• Your objective: For the listing below, print exactly the lines from the line with "J101 pin 2: GND -> 5V" to the line with "R108: 3.3k (GND, VC) -> 82k (GND, VC)", both included, and nothing beyond them.

• Records supplied:
——————————

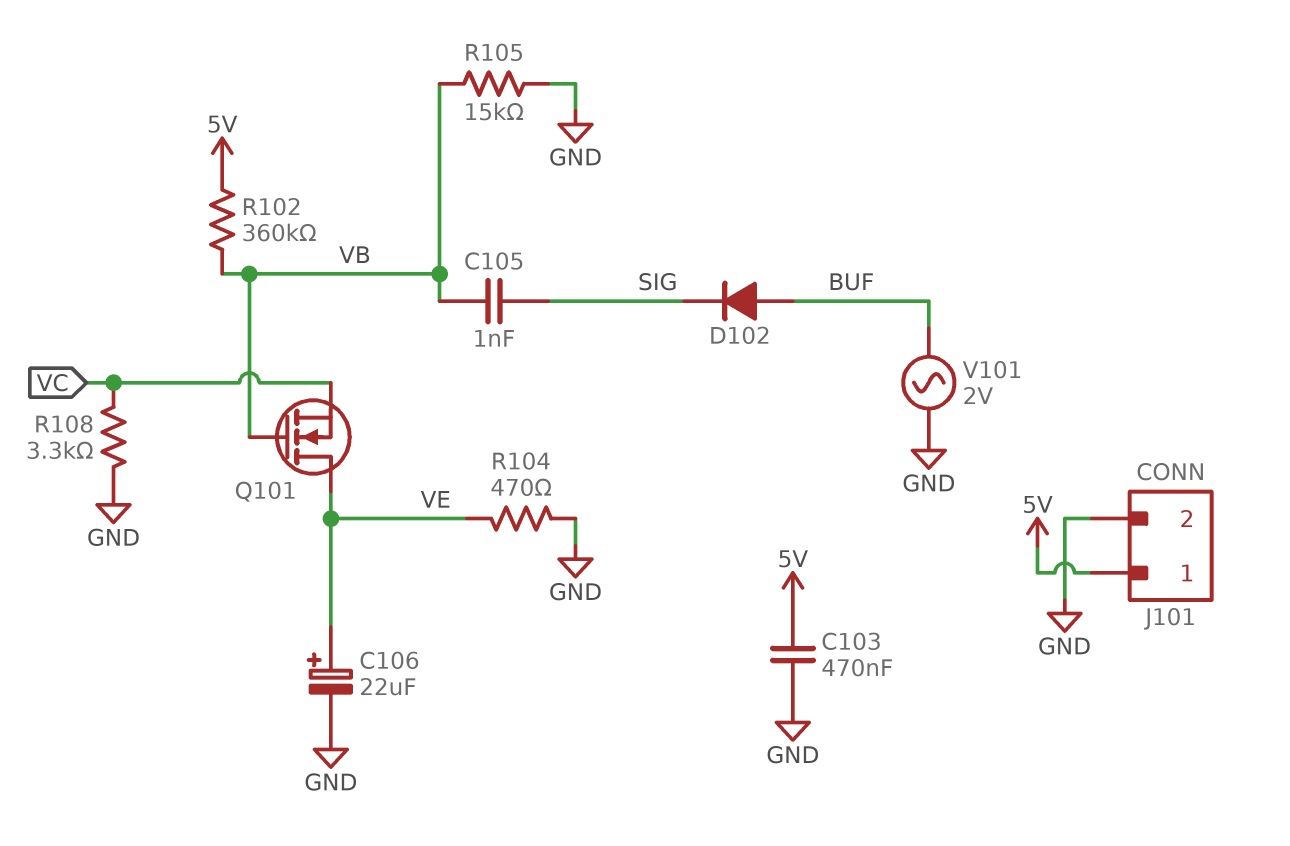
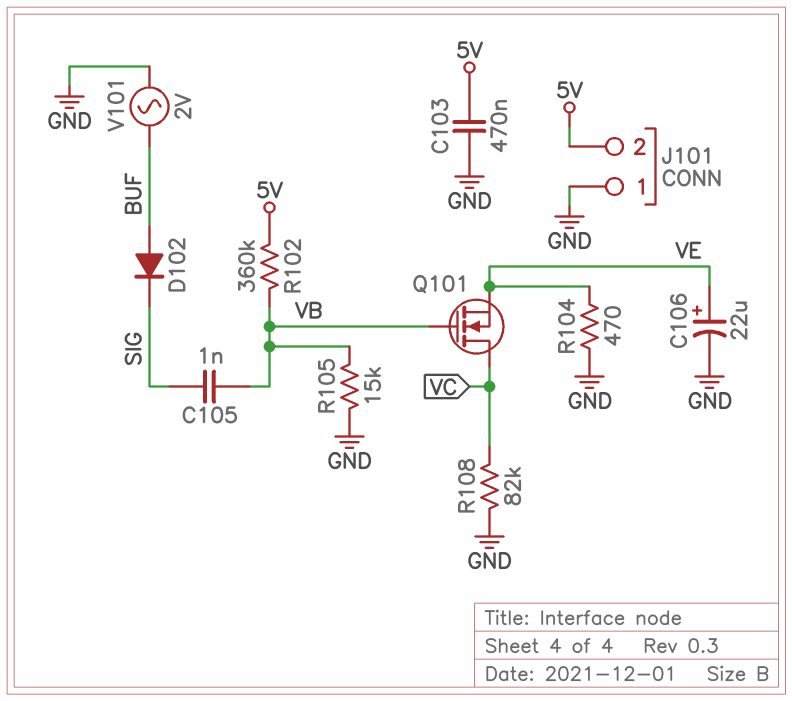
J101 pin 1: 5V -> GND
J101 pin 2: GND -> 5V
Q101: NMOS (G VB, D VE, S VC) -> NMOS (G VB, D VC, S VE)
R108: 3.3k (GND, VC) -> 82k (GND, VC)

——————————

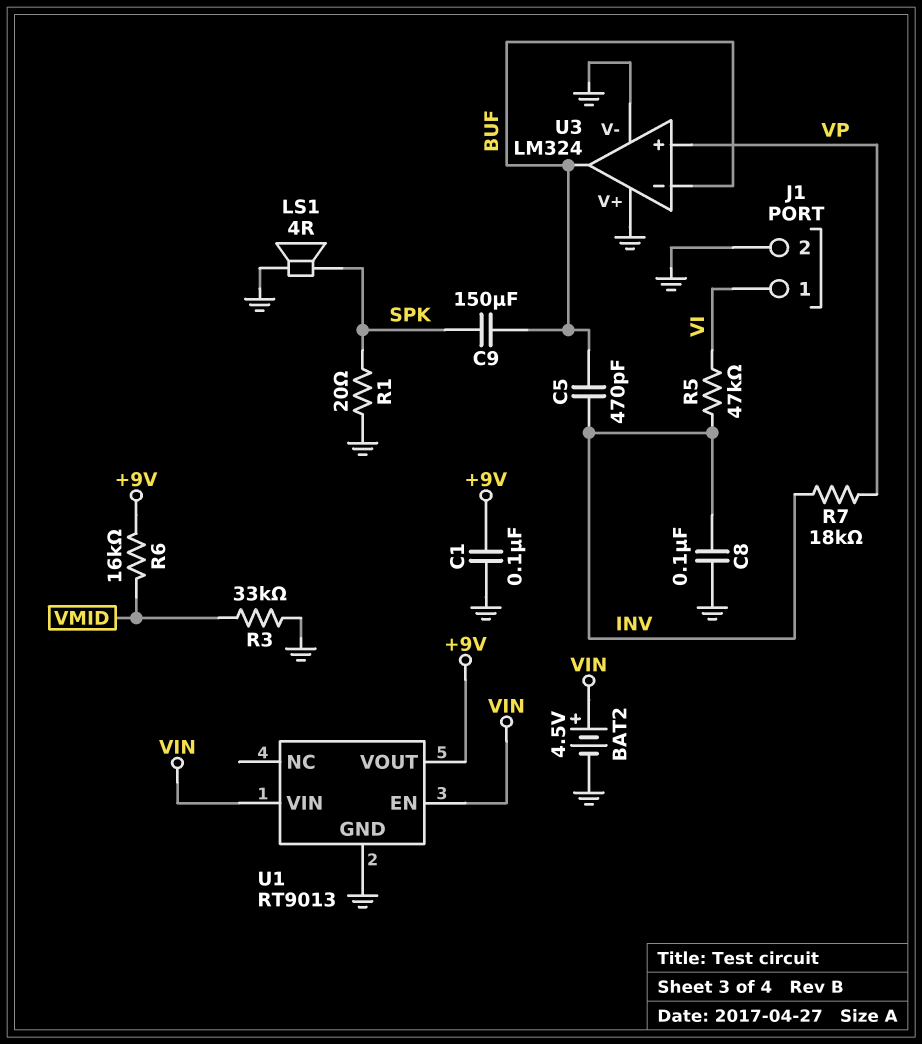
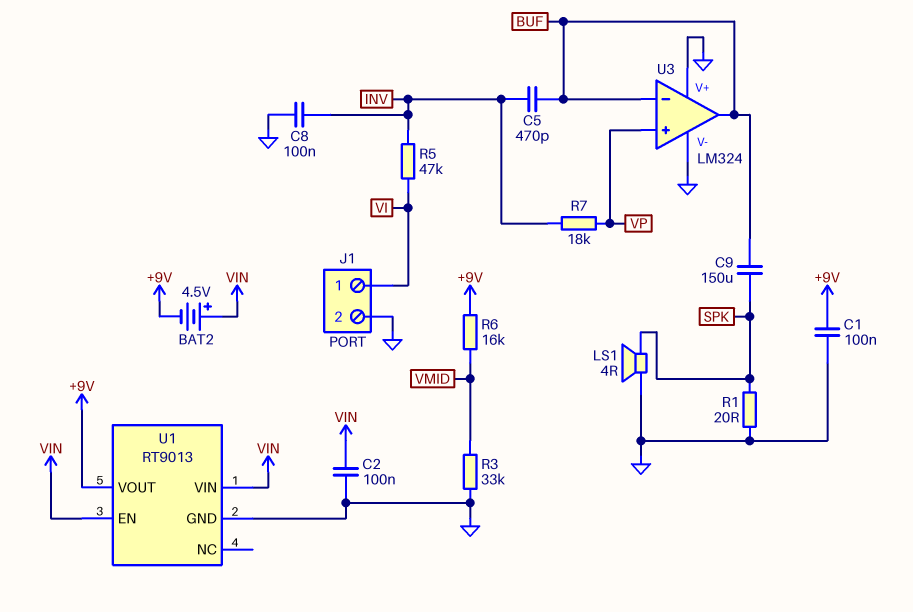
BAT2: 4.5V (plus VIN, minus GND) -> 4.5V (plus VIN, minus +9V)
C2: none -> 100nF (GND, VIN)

——————————

• Answer box:
J101 pin 2: GND -> 5V
Q101: NMOS (G VB, D VE, S VC) -> NMOS (G VB, D VC, S VE)
R108: 3.3k (GND, VC) -> 82k (GND, VC)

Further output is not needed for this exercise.